** Opening Exercise materials block **

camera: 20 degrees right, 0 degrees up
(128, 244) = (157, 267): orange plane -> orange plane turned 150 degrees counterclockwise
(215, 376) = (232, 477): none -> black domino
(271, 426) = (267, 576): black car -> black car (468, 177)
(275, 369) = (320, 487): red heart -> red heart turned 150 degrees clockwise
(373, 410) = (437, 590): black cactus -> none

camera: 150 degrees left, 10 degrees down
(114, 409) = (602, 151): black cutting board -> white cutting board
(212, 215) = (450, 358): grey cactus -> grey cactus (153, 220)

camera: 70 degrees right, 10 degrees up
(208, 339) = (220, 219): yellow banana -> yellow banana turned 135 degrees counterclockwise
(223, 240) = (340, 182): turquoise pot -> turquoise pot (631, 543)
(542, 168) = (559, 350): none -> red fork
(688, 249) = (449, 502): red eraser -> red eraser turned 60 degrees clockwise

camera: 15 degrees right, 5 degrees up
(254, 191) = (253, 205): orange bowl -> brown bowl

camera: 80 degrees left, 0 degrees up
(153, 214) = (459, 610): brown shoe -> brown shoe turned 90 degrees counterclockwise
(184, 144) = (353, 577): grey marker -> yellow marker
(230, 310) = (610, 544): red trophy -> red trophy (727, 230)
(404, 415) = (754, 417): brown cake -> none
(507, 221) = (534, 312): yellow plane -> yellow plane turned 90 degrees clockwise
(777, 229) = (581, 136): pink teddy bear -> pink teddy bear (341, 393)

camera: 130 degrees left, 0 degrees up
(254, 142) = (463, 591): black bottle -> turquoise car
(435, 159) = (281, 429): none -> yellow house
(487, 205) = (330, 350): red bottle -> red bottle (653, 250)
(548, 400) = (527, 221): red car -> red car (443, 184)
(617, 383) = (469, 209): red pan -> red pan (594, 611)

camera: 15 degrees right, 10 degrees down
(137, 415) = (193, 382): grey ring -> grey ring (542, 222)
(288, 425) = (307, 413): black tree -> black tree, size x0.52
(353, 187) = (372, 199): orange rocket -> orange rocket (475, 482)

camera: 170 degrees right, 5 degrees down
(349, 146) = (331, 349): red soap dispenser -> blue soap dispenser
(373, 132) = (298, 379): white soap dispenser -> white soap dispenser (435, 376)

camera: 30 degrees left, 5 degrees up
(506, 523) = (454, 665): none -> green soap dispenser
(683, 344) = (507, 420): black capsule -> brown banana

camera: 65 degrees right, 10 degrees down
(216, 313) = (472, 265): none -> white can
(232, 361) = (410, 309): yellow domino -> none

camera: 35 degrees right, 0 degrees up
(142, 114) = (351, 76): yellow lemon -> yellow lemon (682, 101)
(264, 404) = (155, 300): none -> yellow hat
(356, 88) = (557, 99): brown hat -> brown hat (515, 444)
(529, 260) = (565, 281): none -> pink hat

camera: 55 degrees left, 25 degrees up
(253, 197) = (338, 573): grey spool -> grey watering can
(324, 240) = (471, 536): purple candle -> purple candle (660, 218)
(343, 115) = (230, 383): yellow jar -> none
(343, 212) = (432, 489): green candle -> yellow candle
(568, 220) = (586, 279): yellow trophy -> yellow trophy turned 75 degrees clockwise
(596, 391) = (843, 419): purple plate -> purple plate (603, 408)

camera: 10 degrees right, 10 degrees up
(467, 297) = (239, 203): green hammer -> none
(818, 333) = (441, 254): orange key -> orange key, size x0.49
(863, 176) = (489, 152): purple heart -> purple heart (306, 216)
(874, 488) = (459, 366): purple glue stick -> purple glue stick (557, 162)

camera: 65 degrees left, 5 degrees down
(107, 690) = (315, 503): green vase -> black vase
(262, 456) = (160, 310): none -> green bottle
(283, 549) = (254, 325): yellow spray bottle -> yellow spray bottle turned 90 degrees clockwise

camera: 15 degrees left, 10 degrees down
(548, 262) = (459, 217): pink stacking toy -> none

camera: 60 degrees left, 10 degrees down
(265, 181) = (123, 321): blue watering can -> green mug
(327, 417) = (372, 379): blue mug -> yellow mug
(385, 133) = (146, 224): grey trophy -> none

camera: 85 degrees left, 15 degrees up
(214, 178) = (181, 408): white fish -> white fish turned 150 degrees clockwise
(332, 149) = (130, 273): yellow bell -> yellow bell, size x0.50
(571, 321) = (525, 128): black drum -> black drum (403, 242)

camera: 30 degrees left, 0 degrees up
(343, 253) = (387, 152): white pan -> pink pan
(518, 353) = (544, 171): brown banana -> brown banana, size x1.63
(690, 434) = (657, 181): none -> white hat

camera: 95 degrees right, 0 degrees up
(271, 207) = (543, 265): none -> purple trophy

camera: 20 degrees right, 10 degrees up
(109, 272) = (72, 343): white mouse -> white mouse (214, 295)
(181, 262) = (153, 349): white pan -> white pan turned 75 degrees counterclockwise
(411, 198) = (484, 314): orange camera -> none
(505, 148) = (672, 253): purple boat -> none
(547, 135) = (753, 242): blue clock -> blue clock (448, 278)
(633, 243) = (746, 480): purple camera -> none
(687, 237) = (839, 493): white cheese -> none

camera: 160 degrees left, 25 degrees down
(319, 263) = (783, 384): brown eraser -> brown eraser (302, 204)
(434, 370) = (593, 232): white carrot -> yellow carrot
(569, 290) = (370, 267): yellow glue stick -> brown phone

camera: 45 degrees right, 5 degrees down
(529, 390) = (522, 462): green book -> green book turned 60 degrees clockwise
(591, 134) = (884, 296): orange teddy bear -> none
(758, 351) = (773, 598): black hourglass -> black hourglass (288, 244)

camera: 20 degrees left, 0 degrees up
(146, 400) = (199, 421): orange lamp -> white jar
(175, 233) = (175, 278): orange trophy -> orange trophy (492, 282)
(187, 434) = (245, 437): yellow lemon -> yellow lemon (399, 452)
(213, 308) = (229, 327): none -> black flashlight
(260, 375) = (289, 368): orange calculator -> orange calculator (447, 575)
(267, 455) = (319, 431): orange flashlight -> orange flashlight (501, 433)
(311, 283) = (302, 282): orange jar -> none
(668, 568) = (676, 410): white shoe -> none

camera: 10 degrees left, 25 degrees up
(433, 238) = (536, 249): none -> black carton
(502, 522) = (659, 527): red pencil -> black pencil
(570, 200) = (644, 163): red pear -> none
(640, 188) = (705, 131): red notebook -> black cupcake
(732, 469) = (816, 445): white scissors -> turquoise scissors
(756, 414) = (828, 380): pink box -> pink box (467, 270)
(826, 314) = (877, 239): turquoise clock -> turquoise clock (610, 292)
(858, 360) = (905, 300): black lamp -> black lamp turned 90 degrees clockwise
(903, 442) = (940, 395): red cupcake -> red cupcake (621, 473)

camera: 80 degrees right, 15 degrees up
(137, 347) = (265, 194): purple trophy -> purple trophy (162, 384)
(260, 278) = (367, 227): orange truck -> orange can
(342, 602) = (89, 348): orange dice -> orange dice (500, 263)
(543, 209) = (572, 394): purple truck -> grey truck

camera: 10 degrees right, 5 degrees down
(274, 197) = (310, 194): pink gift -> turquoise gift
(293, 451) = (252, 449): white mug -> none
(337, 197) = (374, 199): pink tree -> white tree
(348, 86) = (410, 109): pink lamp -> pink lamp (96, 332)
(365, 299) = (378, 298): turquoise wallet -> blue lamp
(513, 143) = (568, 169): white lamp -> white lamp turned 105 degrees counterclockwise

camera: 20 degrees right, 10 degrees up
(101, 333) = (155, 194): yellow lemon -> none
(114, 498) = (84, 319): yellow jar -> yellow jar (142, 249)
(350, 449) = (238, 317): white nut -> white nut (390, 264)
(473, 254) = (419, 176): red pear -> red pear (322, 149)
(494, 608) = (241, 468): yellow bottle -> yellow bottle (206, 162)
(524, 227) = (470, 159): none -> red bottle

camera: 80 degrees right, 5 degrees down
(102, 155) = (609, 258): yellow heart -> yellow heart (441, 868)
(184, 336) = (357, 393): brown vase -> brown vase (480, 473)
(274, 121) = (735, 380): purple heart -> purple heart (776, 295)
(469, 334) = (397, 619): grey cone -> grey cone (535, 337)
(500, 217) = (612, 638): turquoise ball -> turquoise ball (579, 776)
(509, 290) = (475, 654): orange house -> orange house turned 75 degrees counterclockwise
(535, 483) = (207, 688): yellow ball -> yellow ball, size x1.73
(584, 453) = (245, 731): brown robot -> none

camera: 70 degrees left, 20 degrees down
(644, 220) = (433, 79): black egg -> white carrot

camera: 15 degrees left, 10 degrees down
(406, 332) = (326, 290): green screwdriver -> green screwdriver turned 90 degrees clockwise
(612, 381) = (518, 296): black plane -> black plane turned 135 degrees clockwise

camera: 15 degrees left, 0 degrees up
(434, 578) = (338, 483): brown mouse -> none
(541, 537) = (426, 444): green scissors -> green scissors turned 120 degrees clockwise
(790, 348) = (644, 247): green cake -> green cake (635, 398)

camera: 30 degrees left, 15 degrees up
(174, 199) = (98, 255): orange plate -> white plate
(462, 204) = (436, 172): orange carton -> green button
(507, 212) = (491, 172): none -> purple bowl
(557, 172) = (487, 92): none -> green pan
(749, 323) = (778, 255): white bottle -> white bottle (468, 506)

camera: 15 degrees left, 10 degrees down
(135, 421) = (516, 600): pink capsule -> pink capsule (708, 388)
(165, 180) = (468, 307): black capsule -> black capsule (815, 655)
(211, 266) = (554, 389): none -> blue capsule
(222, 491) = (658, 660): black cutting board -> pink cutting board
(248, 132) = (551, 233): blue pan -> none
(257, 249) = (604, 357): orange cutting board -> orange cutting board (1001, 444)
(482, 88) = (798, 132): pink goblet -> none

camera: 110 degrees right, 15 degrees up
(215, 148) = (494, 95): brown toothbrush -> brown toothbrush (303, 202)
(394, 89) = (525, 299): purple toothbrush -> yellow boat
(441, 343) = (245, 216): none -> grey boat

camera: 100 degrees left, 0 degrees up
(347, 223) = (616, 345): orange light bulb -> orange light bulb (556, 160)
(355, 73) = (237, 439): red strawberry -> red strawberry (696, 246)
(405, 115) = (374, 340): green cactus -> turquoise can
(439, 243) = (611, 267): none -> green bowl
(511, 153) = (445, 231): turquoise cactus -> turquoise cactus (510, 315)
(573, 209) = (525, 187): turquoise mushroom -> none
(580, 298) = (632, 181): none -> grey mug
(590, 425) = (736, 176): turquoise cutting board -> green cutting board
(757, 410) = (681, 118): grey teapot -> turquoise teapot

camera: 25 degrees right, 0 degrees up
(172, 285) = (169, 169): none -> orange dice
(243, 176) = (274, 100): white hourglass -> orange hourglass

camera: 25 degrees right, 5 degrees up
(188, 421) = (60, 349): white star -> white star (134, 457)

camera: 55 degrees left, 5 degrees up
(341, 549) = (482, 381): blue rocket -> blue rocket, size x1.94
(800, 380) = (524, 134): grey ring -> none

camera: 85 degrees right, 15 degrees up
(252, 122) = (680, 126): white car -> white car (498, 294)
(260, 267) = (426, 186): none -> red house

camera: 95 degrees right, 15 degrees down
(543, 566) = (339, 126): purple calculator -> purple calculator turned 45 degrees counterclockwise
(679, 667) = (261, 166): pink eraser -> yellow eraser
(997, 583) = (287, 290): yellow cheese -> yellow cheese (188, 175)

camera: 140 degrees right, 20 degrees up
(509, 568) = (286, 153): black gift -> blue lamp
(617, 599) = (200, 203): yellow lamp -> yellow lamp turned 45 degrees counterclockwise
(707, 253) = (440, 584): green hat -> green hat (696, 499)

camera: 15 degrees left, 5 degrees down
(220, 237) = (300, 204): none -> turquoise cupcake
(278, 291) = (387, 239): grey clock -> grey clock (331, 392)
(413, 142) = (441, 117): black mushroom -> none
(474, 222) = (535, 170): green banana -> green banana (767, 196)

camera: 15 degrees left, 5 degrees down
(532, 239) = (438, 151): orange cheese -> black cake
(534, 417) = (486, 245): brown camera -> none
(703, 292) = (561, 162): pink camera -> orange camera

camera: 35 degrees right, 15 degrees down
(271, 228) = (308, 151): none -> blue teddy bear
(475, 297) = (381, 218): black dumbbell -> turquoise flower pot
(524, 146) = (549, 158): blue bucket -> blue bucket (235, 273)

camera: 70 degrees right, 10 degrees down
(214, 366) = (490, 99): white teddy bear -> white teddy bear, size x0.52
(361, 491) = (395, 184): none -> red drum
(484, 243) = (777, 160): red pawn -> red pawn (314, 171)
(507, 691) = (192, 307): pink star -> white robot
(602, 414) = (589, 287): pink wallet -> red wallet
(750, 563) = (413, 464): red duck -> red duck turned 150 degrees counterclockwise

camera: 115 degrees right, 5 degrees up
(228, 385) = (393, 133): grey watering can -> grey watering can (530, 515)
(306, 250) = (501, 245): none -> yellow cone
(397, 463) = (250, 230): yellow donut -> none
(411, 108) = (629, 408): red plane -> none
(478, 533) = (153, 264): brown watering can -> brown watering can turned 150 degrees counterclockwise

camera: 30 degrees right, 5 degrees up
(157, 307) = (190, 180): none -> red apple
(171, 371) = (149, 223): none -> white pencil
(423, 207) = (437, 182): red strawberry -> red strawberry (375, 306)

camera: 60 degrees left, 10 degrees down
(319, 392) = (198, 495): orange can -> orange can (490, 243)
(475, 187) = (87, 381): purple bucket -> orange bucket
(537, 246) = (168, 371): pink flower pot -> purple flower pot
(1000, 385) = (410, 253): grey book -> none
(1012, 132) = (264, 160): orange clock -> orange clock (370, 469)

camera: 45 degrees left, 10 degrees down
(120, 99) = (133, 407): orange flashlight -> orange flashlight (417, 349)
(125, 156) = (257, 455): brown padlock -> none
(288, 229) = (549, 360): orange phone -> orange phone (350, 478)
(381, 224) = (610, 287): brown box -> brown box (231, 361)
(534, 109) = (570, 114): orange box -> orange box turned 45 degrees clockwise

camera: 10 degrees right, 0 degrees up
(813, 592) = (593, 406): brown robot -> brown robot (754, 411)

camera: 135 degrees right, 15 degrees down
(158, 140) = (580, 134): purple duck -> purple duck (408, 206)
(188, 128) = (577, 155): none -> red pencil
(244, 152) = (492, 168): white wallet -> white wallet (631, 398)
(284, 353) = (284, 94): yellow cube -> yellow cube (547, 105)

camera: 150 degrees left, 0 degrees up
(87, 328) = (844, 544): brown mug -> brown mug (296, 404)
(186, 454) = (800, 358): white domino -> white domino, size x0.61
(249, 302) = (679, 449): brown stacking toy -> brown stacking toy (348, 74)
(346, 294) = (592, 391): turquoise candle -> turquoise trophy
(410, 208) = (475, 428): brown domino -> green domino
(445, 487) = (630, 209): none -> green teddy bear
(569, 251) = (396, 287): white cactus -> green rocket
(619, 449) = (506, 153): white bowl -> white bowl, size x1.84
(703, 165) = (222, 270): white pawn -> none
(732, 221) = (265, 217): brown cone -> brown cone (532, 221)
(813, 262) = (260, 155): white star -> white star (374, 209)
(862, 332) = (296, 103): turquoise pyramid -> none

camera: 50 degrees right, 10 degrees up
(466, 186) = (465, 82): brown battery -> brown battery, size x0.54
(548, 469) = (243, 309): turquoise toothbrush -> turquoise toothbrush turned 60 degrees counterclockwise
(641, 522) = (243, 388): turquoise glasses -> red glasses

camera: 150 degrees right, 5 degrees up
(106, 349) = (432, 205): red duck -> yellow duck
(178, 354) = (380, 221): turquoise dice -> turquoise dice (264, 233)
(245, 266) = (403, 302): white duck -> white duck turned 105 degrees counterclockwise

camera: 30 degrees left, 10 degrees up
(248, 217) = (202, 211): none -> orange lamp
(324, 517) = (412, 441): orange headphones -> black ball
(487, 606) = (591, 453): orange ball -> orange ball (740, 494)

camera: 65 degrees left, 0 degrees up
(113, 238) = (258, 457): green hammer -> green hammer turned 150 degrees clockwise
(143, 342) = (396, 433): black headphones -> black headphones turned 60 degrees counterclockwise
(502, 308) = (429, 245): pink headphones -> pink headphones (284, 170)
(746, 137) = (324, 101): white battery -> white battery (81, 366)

** Closing Exercise materials block **

▶ **Problem to work on**
State how many lines of the material above contain the word "rocket". Say nothing else.

▶ **Your solution**
3